> [Extracted material]:
• • • • • • •
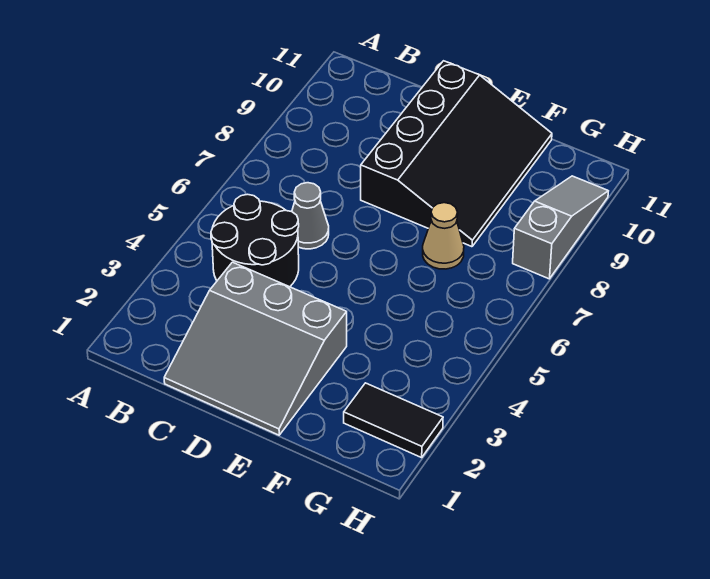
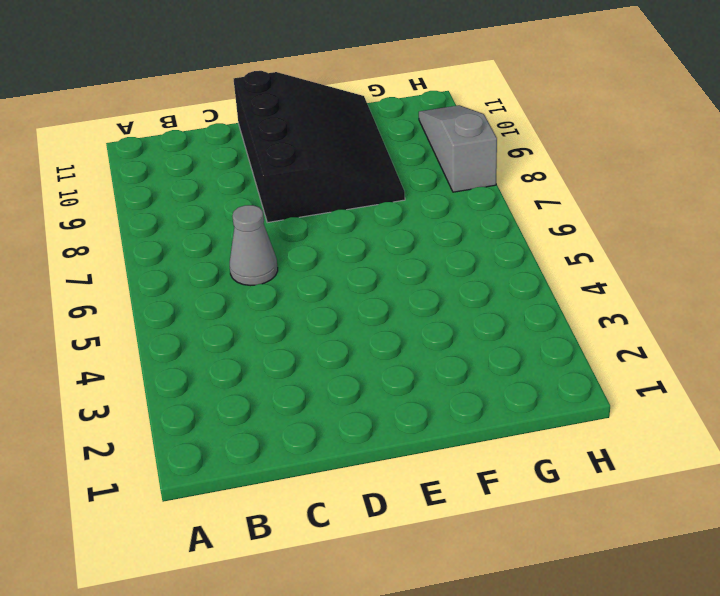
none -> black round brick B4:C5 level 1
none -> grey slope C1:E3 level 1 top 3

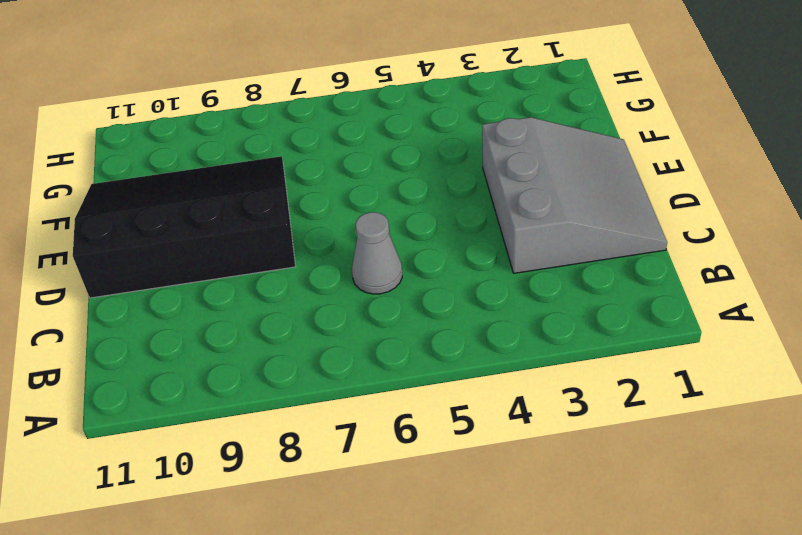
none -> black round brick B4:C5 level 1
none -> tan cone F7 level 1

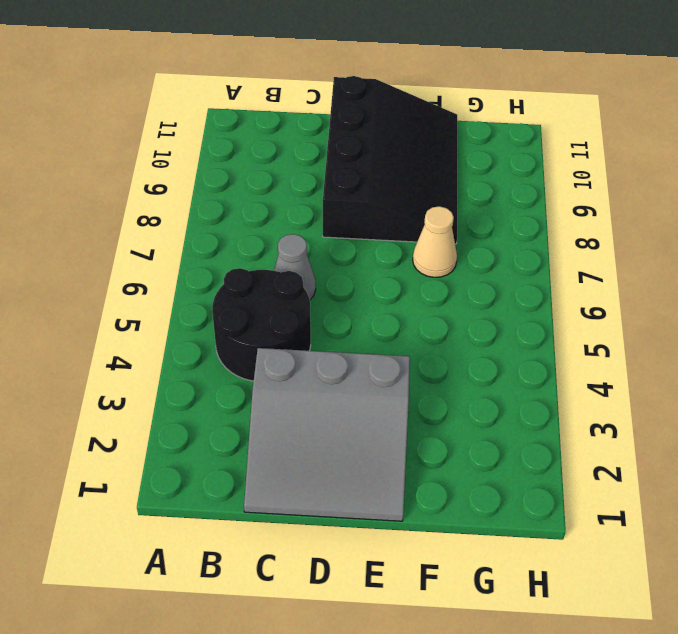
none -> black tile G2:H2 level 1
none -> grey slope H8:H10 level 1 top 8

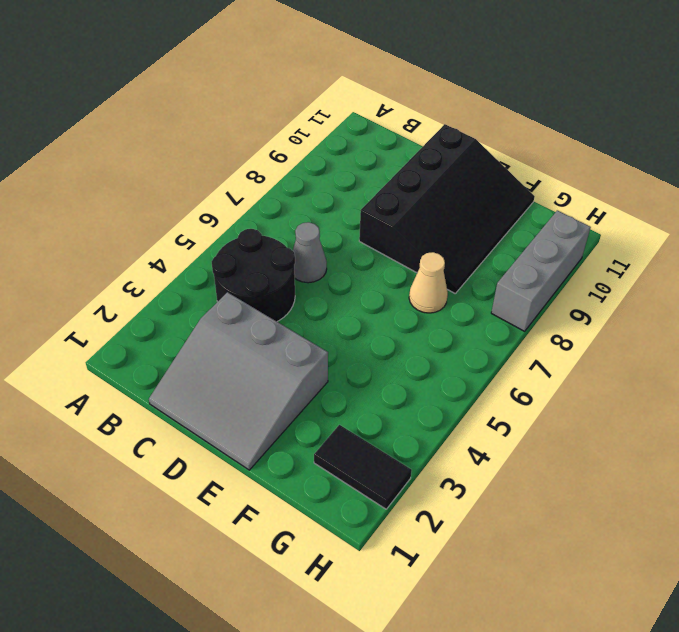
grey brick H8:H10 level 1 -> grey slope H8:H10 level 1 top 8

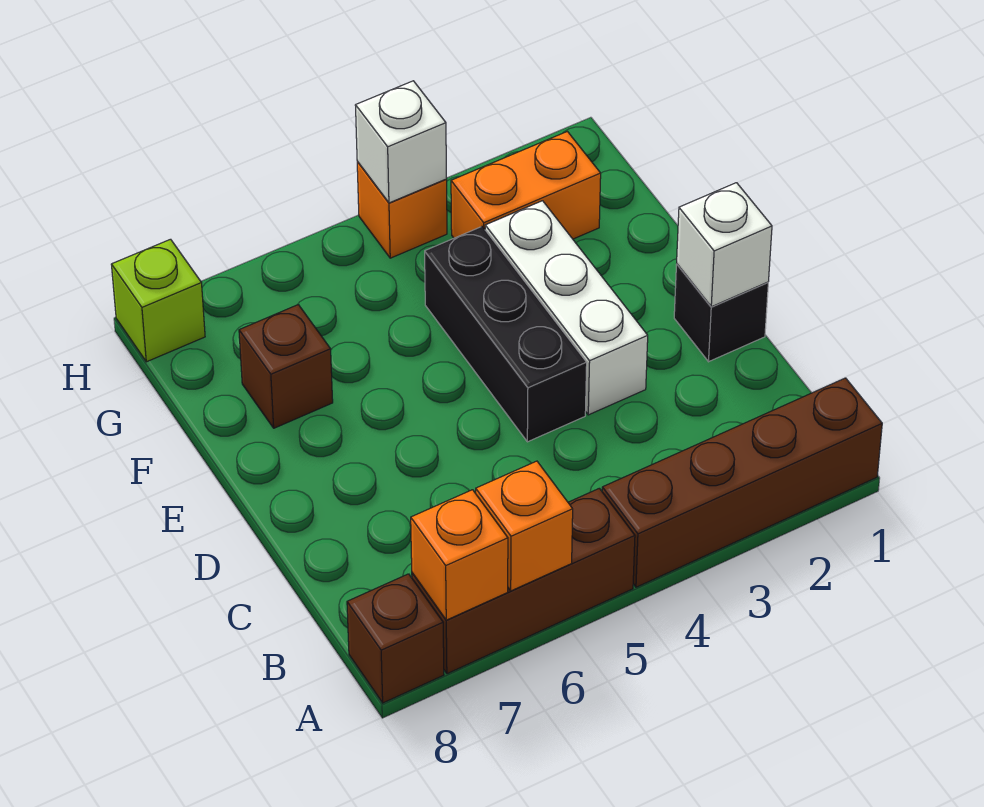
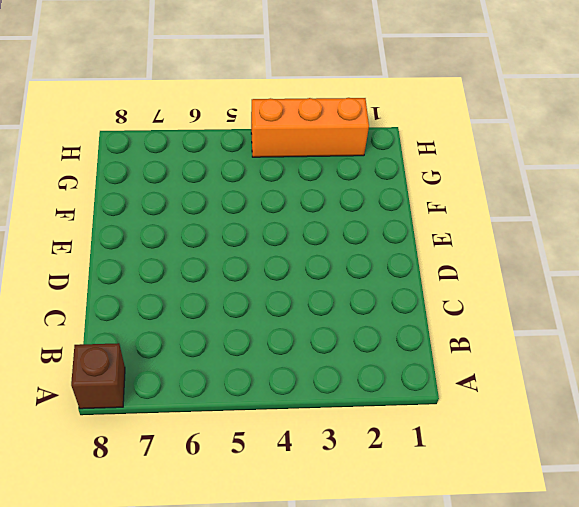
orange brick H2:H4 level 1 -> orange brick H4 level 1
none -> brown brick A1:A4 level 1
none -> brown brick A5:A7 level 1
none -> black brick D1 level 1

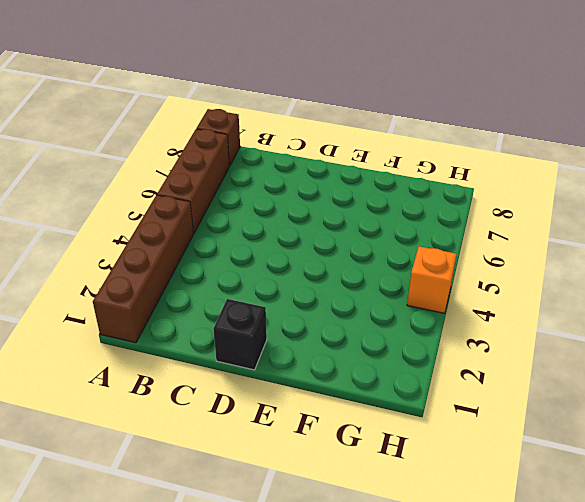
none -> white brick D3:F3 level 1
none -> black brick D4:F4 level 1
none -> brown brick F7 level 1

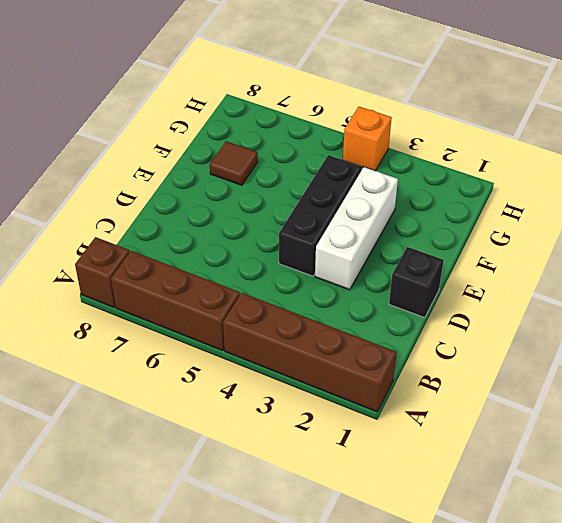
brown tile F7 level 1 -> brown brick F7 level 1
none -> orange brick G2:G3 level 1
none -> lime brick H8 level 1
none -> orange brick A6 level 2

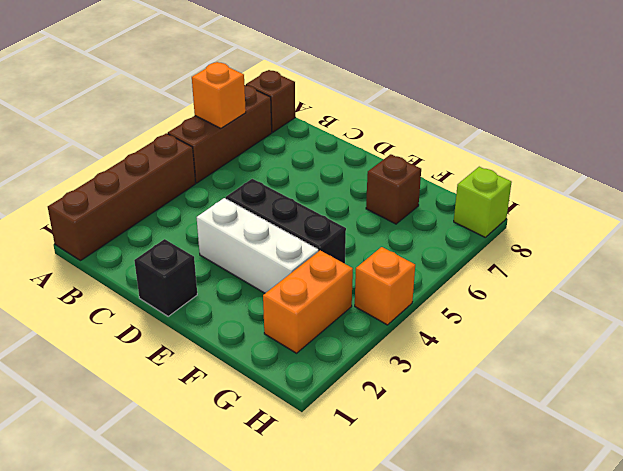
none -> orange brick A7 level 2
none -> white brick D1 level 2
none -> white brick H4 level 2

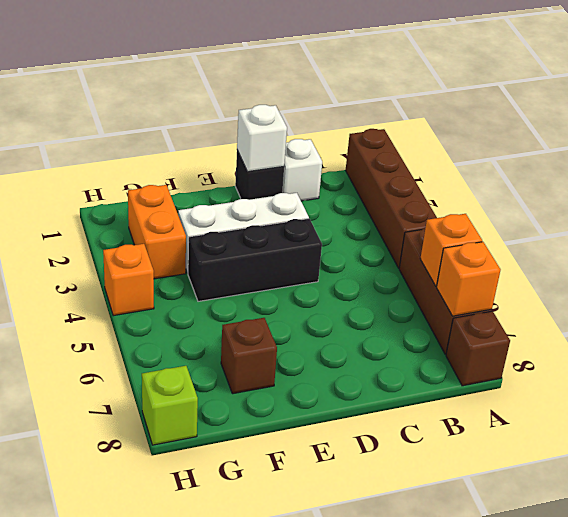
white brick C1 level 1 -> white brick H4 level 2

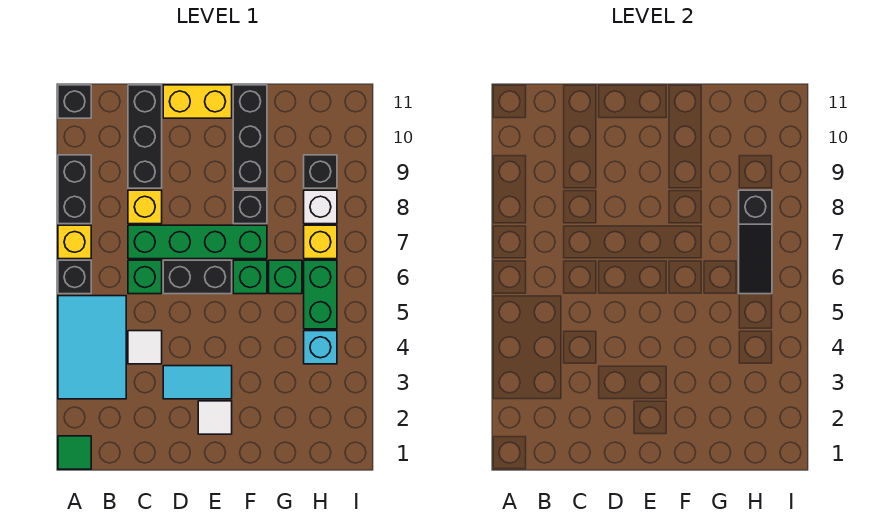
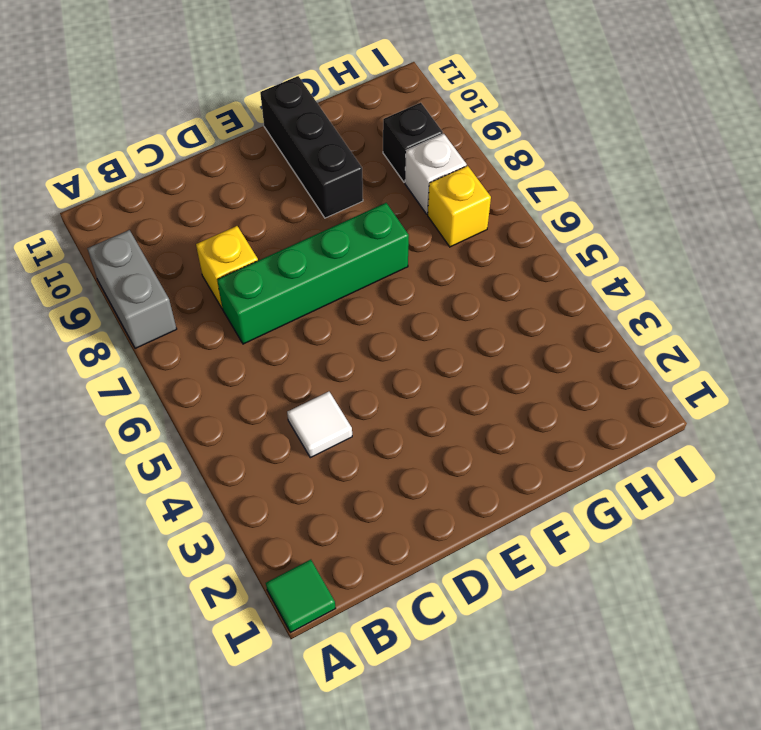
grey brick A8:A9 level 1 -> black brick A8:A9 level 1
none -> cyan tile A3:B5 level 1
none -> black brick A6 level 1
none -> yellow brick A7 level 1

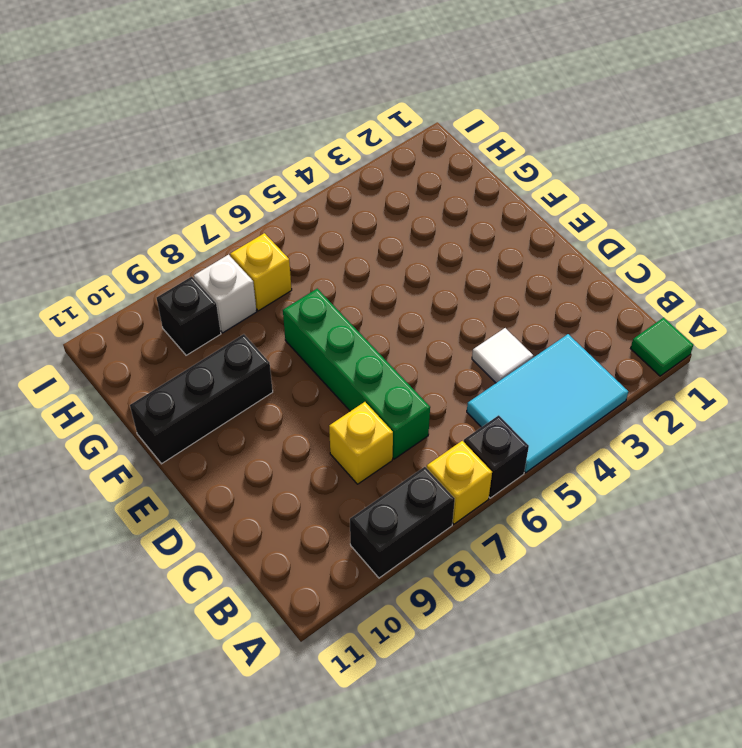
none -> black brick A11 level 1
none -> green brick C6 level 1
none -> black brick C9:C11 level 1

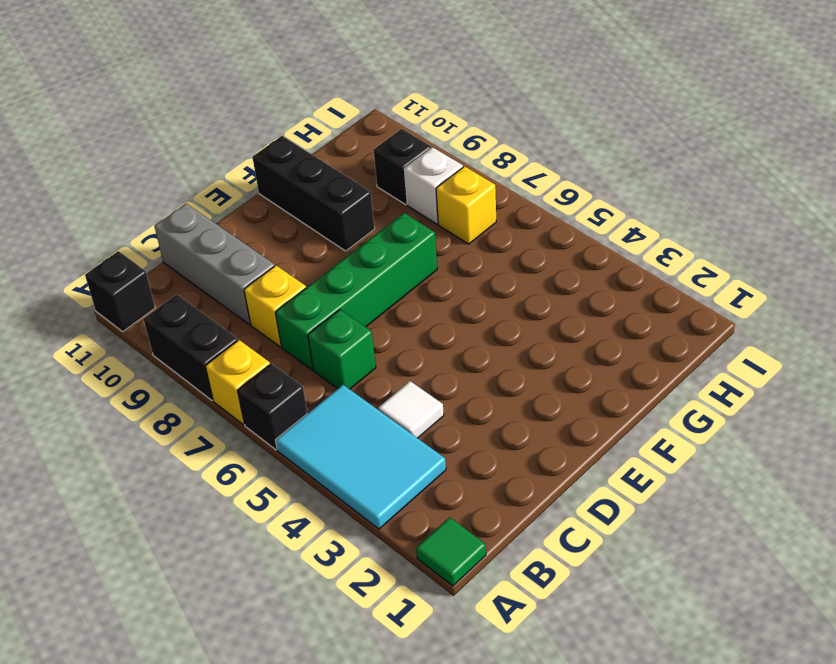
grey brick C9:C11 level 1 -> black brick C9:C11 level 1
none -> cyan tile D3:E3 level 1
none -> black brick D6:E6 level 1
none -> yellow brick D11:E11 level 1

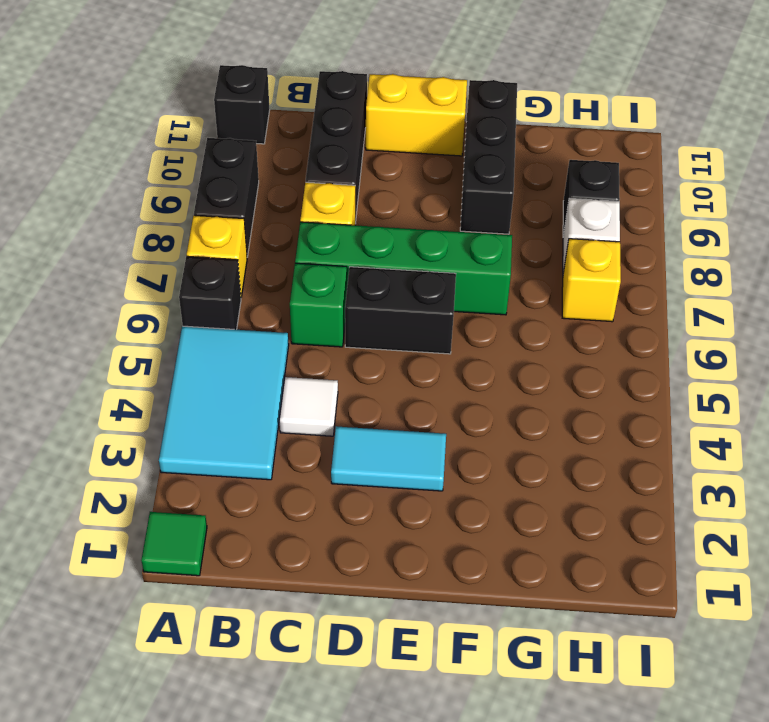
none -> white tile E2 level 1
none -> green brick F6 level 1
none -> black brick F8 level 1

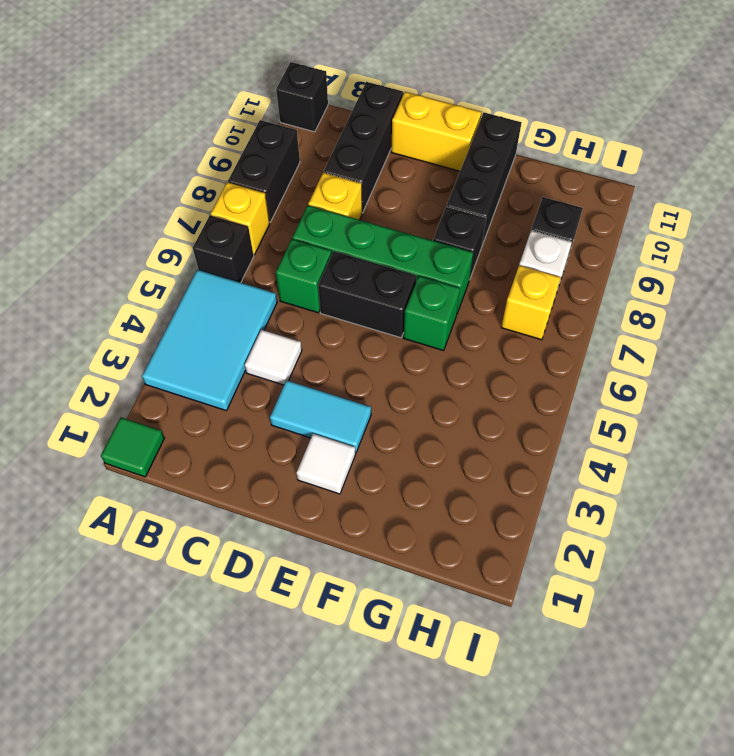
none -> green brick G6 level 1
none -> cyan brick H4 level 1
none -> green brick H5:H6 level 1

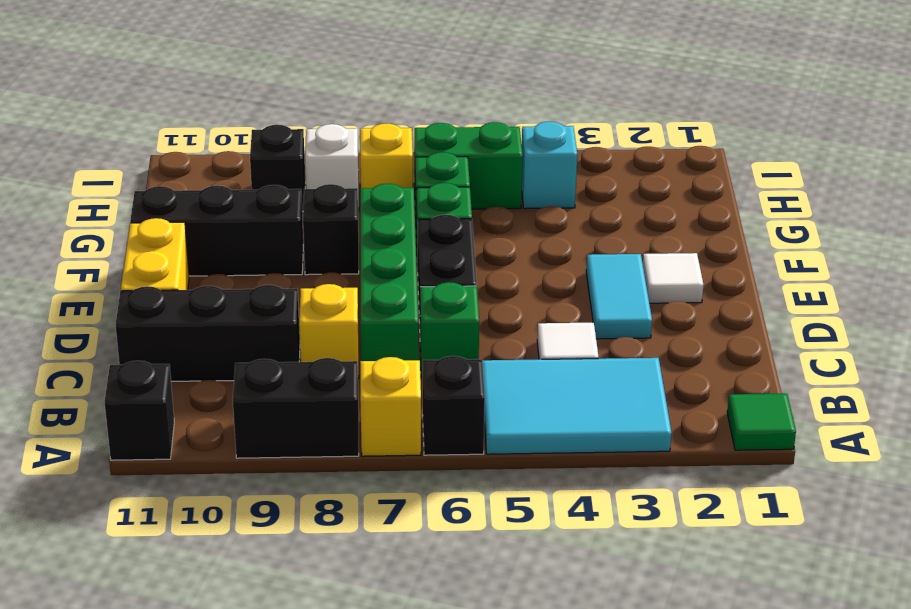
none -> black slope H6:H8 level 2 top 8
• • • • • • •
> [Aim of the exercise]:
Starting from the first line of the listing above, write out every line exactly through the one containing "none -> brown brick A1:A4 level 1", and drop the pictures.

> [Response to the exercise]:
none -> black round brick B4:C5 level 1
none -> grey slope C1:E3 level 1 top 3

none -> black round brick B4:C5 level 1
none -> tan cone F7 level 1

none -> black tile G2:H2 level 1
none -> grey slope H8:H10 level 1 top 8

grey brick H8:H10 level 1 -> grey slope H8:H10 level 1 top 8

orange brick H2:H4 level 1 -> orange brick H4 level 1
none -> brown brick A1:A4 level 1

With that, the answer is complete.